__Excerpted records__

──────────────────────────────

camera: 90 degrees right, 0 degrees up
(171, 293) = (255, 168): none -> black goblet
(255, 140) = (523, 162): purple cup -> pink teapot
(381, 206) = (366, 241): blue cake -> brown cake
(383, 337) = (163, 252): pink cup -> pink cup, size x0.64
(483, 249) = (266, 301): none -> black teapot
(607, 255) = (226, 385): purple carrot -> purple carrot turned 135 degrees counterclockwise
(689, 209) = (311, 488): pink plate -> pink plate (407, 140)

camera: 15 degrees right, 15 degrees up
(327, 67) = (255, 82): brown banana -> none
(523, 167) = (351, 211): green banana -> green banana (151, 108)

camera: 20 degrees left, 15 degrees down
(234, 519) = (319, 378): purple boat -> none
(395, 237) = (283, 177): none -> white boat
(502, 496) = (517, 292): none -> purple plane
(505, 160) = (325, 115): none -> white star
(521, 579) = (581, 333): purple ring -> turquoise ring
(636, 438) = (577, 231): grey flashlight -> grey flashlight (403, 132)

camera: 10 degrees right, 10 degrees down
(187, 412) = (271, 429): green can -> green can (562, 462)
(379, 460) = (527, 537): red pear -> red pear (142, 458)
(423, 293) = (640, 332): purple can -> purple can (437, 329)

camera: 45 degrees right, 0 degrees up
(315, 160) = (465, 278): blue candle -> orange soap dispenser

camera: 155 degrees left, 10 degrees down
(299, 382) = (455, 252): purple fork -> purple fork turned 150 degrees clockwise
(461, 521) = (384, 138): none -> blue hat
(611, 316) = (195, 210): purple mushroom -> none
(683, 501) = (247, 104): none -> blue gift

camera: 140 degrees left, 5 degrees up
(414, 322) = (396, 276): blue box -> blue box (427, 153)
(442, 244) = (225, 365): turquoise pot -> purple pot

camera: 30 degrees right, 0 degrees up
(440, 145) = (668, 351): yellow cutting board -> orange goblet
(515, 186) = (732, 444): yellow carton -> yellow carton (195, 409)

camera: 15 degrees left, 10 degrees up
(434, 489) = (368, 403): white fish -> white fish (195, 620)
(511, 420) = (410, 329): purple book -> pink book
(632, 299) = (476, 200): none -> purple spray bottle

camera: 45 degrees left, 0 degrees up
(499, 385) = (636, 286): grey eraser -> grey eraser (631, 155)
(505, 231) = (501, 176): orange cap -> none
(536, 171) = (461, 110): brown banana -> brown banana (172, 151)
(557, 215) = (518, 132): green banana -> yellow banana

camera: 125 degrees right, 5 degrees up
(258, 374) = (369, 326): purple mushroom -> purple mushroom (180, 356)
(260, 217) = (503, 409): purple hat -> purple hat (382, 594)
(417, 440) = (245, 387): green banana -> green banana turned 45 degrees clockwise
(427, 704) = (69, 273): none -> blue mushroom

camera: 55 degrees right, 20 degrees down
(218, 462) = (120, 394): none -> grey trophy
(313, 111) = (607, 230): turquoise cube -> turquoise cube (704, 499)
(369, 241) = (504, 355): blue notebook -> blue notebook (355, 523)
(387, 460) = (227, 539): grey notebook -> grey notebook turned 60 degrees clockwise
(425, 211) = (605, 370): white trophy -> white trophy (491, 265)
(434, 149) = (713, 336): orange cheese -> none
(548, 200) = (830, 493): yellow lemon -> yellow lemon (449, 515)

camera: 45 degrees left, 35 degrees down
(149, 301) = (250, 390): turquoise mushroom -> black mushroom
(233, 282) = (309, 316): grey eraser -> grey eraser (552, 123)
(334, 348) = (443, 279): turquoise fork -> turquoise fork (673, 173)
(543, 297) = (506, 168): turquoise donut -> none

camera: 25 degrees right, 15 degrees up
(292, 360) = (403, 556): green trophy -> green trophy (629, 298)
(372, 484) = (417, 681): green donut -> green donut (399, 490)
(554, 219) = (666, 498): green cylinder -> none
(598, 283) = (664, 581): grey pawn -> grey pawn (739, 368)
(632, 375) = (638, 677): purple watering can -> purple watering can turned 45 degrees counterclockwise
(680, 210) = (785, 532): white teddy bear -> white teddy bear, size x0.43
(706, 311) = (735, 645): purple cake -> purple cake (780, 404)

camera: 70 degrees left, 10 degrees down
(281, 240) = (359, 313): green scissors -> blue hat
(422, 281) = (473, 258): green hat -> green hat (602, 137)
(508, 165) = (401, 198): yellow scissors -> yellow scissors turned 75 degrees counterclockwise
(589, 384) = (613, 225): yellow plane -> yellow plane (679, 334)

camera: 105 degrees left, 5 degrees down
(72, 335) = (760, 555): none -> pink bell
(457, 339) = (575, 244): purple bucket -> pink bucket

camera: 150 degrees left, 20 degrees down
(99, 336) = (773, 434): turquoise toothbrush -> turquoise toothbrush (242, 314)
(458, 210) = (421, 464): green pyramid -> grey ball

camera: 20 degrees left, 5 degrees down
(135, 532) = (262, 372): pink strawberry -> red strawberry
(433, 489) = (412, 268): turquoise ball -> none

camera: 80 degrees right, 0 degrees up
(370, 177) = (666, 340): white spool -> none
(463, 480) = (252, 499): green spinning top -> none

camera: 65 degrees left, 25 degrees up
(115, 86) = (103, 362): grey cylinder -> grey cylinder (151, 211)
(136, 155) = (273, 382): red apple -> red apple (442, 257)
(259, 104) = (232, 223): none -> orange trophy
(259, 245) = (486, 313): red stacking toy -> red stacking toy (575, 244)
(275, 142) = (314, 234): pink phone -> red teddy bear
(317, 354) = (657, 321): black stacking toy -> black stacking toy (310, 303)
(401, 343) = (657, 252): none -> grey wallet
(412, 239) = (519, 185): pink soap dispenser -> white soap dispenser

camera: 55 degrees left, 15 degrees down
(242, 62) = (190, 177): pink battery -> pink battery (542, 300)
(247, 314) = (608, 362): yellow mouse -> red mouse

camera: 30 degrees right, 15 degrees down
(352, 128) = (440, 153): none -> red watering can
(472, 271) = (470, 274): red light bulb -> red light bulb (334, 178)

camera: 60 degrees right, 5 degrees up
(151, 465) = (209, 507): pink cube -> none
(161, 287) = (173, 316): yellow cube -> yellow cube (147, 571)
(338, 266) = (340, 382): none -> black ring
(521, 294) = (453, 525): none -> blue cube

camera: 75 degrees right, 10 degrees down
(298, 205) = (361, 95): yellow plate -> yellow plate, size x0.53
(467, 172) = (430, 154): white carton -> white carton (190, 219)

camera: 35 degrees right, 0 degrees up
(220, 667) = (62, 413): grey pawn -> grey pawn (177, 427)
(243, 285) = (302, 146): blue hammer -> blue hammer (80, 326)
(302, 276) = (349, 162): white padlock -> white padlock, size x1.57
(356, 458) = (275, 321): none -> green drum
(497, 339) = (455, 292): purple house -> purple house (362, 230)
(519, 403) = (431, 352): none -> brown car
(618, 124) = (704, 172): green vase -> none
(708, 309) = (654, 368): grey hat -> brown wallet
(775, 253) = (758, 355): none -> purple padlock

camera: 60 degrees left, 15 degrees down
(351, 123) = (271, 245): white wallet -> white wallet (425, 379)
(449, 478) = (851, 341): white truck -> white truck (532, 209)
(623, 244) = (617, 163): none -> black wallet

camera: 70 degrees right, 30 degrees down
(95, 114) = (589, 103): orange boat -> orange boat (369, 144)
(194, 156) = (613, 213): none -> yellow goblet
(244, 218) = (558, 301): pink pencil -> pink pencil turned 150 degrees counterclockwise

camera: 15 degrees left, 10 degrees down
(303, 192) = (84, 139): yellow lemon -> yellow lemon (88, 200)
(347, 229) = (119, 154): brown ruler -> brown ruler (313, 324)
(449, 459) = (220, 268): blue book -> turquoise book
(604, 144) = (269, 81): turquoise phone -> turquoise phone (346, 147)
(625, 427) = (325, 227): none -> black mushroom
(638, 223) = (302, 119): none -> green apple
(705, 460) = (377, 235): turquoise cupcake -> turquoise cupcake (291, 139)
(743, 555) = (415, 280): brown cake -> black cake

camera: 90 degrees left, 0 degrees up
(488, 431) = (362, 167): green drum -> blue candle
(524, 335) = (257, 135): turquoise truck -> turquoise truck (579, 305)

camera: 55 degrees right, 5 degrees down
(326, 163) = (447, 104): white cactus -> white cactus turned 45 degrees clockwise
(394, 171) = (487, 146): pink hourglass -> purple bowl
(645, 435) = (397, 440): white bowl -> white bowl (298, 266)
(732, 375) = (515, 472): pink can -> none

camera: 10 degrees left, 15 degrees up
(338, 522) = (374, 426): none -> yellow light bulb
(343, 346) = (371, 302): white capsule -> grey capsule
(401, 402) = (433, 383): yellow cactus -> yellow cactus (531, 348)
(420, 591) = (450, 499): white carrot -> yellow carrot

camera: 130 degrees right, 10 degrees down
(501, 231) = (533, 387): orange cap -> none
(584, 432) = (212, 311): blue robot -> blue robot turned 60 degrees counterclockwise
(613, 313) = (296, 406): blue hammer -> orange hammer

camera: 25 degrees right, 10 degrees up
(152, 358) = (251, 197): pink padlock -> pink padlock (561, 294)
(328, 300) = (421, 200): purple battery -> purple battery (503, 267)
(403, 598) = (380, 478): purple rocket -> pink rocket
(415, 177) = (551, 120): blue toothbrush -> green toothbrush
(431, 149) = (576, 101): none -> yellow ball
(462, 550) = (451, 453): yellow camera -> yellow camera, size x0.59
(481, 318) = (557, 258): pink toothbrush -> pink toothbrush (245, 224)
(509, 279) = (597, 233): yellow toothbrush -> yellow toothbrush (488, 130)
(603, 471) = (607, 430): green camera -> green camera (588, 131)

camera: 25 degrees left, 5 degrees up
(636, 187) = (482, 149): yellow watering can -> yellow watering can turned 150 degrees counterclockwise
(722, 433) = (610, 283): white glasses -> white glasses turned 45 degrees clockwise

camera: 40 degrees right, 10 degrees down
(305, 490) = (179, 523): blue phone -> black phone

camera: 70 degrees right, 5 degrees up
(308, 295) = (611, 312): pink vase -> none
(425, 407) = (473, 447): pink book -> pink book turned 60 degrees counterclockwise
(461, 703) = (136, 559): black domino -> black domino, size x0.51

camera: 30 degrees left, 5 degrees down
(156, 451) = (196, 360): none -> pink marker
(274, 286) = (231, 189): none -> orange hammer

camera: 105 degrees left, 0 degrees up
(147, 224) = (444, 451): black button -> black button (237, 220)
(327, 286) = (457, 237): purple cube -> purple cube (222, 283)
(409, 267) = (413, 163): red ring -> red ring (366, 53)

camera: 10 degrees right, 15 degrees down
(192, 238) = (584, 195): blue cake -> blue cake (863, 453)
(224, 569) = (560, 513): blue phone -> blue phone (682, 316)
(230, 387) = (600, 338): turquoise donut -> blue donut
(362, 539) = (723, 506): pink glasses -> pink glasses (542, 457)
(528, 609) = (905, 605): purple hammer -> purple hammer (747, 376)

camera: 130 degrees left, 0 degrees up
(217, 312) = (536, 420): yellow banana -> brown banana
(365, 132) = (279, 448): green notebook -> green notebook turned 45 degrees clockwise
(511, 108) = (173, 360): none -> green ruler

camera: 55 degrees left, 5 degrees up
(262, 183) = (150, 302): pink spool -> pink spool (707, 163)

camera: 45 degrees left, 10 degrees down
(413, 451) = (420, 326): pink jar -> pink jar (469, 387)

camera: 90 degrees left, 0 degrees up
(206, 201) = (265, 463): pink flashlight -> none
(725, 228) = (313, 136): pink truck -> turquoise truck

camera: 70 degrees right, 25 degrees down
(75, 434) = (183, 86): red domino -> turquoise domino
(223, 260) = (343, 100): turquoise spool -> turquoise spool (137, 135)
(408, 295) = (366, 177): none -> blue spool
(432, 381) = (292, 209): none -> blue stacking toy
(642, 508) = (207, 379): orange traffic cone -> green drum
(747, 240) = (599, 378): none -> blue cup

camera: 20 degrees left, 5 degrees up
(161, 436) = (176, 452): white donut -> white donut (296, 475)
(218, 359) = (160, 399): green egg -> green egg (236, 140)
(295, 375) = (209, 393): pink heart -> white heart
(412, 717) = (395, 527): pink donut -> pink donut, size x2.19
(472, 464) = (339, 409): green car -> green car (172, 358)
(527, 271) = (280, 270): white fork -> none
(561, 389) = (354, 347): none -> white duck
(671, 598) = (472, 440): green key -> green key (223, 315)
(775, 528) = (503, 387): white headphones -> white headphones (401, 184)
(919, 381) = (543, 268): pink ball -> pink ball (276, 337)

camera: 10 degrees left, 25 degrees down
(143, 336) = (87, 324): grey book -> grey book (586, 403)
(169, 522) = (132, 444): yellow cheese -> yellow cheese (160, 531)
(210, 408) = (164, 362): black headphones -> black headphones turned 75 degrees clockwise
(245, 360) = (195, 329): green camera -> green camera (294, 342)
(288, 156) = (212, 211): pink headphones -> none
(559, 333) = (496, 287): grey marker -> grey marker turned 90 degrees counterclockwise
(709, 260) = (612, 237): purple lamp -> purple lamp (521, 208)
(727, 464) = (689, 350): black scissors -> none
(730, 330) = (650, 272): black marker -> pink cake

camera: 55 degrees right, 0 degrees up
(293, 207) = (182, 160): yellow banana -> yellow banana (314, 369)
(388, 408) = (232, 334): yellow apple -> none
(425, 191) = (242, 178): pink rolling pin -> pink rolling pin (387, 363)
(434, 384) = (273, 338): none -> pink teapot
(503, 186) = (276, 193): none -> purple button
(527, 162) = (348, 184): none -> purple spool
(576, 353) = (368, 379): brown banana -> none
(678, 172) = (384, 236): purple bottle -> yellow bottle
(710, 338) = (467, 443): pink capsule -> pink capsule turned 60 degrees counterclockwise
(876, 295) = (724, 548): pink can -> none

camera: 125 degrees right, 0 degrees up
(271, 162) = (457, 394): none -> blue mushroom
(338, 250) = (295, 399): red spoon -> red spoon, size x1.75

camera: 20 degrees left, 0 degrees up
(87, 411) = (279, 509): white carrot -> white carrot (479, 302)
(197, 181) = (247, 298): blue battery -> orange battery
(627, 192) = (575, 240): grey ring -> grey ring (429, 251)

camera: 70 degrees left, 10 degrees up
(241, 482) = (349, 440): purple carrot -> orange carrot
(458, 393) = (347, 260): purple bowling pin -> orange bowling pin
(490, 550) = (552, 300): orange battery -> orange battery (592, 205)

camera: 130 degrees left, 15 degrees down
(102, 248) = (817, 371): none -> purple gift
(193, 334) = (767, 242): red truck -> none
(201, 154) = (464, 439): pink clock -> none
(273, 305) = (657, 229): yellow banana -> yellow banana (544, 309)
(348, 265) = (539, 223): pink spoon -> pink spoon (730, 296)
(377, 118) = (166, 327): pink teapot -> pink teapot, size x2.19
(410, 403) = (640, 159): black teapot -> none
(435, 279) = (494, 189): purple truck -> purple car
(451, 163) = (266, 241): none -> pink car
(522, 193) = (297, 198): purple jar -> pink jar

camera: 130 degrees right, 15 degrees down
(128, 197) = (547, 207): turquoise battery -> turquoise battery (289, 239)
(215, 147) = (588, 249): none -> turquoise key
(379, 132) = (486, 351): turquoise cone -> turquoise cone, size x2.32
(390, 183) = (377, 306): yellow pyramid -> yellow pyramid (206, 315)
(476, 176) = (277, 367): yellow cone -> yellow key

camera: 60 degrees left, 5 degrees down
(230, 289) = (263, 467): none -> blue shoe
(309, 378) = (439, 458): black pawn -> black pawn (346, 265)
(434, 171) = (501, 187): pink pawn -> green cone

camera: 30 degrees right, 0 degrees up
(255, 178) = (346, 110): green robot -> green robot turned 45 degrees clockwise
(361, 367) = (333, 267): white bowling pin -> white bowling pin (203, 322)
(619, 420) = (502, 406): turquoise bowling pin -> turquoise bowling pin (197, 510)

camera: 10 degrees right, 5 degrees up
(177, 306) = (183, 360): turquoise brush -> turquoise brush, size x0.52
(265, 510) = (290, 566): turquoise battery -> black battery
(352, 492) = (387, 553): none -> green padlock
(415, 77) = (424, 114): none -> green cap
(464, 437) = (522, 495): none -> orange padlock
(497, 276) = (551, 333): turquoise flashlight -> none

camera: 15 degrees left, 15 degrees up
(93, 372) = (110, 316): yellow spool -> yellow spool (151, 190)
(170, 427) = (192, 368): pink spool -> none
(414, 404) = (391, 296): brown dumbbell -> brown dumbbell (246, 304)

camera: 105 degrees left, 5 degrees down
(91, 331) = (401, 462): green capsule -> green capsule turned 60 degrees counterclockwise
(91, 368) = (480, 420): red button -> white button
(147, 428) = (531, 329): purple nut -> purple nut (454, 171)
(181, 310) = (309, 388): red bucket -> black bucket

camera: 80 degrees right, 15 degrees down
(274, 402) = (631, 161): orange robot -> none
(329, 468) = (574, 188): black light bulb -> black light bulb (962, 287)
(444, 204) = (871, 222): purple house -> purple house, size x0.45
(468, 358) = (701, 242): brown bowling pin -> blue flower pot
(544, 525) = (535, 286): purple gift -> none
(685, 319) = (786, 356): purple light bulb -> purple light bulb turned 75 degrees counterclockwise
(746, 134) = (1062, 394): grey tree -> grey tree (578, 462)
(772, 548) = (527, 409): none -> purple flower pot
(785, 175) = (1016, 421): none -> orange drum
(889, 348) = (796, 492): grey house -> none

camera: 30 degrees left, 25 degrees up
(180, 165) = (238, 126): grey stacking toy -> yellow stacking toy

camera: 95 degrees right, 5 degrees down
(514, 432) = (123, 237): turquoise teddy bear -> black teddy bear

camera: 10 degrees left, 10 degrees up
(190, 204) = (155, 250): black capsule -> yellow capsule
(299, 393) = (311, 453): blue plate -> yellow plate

──────────────────────────────

__The task__
Please reproduce exactly the lines above, beginning with the first and ending with the line that contains "(499, 385) = (636, 286): grey", and include nothing outside that range.

__Output__
camera: 90 degrees right, 0 degrees up
(171, 293) = (255, 168): none -> black goblet
(255, 140) = (523, 162): purple cup -> pink teapot
(381, 206) = (366, 241): blue cake -> brown cake
(383, 337) = (163, 252): pink cup -> pink cup, size x0.64
(483, 249) = (266, 301): none -> black teapot
(607, 255) = (226, 385): purple carrot -> purple carrot turned 135 degrees counterclockwise
(689, 209) = (311, 488): pink plate -> pink plate (407, 140)

camera: 15 degrees right, 15 degrees up
(327, 67) = (255, 82): brown banana -> none
(523, 167) = (351, 211): green banana -> green banana (151, 108)

camera: 20 degrees left, 15 degrees down
(234, 519) = (319, 378): purple boat -> none
(395, 237) = (283, 177): none -> white boat
(502, 496) = (517, 292): none -> purple plane
(505, 160) = (325, 115): none -> white star
(521, 579) = (581, 333): purple ring -> turquoise ring
(636, 438) = (577, 231): grey flashlight -> grey flashlight (403, 132)

camera: 10 degrees right, 10 degrees down
(187, 412) = (271, 429): green can -> green can (562, 462)
(379, 460) = (527, 537): red pear -> red pear (142, 458)
(423, 293) = (640, 332): purple can -> purple can (437, 329)

camera: 45 degrees right, 0 degrees up
(315, 160) = (465, 278): blue candle -> orange soap dispenser

camera: 155 degrees left, 10 degrees down
(299, 382) = (455, 252): purple fork -> purple fork turned 150 degrees clockwise
(461, 521) = (384, 138): none -> blue hat
(611, 316) = (195, 210): purple mushroom -> none
(683, 501) = (247, 104): none -> blue gift

camera: 140 degrees left, 5 degrees up
(414, 322) = (396, 276): blue box -> blue box (427, 153)
(442, 244) = (225, 365): turquoise pot -> purple pot

camera: 30 degrees right, 0 degrees up
(440, 145) = (668, 351): yellow cutting board -> orange goblet
(515, 186) = (732, 444): yellow carton -> yellow carton (195, 409)

camera: 15 degrees left, 10 degrees up
(434, 489) = (368, 403): white fish -> white fish (195, 620)
(511, 420) = (410, 329): purple book -> pink book
(632, 299) = (476, 200): none -> purple spray bottle

camera: 45 degrees left, 0 degrees up
(499, 385) = (636, 286): grey eraser -> grey eraser (631, 155)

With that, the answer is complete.